(Dataset excerpts):
________________________________________

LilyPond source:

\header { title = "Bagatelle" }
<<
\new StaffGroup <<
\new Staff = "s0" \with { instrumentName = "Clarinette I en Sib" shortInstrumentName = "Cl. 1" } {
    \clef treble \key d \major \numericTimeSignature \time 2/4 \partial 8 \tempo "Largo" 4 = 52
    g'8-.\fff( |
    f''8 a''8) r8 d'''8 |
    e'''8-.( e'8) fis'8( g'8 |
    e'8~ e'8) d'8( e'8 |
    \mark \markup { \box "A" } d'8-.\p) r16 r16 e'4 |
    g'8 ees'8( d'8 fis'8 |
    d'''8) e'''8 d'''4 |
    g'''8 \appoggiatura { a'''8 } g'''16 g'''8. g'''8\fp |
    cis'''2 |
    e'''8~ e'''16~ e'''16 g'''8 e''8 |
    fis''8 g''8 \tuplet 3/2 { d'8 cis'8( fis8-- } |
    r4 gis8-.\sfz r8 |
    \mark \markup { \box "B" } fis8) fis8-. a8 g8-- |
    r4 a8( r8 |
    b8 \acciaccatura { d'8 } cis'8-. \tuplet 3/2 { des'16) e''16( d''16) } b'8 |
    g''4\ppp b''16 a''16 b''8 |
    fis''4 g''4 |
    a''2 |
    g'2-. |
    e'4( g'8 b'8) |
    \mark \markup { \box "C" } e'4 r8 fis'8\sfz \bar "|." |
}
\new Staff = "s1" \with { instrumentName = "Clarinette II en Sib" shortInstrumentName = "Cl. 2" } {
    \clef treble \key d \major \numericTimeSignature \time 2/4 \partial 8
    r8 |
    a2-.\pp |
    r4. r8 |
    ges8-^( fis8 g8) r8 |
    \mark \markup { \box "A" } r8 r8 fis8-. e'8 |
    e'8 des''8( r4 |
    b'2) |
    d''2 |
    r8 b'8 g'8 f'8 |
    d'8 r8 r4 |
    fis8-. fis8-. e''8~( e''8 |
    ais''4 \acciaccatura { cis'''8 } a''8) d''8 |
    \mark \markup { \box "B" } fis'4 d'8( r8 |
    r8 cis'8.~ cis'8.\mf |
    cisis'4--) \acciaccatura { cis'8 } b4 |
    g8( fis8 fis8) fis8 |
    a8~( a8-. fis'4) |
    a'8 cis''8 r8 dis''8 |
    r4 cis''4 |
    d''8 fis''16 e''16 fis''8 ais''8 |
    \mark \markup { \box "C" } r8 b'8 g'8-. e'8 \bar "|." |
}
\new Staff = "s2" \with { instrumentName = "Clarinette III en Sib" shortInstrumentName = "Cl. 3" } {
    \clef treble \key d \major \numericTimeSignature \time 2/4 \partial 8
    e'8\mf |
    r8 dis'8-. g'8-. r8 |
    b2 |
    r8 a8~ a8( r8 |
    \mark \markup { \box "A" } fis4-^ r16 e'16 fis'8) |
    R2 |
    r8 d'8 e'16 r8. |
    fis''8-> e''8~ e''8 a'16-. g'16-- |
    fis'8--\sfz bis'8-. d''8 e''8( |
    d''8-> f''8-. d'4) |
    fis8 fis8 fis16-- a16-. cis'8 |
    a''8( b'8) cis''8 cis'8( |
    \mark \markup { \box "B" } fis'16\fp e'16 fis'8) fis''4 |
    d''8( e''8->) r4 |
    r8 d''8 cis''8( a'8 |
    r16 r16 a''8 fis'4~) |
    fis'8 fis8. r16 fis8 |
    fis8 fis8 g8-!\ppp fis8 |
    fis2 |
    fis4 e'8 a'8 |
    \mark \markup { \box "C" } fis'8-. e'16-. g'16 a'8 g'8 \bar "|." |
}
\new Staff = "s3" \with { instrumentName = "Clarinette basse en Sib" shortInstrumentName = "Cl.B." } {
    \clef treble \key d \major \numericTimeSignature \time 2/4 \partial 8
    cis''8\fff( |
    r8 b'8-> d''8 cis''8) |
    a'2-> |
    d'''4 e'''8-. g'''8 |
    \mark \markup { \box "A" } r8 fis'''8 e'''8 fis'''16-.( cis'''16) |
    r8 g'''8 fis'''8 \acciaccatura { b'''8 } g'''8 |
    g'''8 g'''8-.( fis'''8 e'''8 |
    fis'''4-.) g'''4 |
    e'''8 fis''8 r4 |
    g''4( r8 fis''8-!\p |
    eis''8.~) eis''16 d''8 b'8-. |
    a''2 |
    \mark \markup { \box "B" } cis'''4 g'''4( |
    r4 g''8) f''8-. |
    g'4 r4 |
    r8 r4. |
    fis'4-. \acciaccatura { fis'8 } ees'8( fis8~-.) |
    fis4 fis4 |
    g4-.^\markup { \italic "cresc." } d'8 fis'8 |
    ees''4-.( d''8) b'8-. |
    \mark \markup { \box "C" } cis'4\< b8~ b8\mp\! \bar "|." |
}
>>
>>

________________________________________

(What you will do):
Pull out each line in the items above that contains the word "with", and copy every such line whole.

(Result):
\new Staff = "s0" \with { instrumentName = "Clarinette I en Sib" shortInstrumentName = "Cl. 1" } {
\new Staff = "s1" \with { instrumentName = "Clarinette II en Sib" shortInstrumentName = "Cl. 2" } {
\new Staff = "s2" \with { instrumentName = "Clarinette III en Sib" shortInstrumentName = "Cl. 3" } {
\new Staff = "s3" \with { instrumentName = "Clarinette basse en Sib" shortInstrumentName = "Cl.B." } {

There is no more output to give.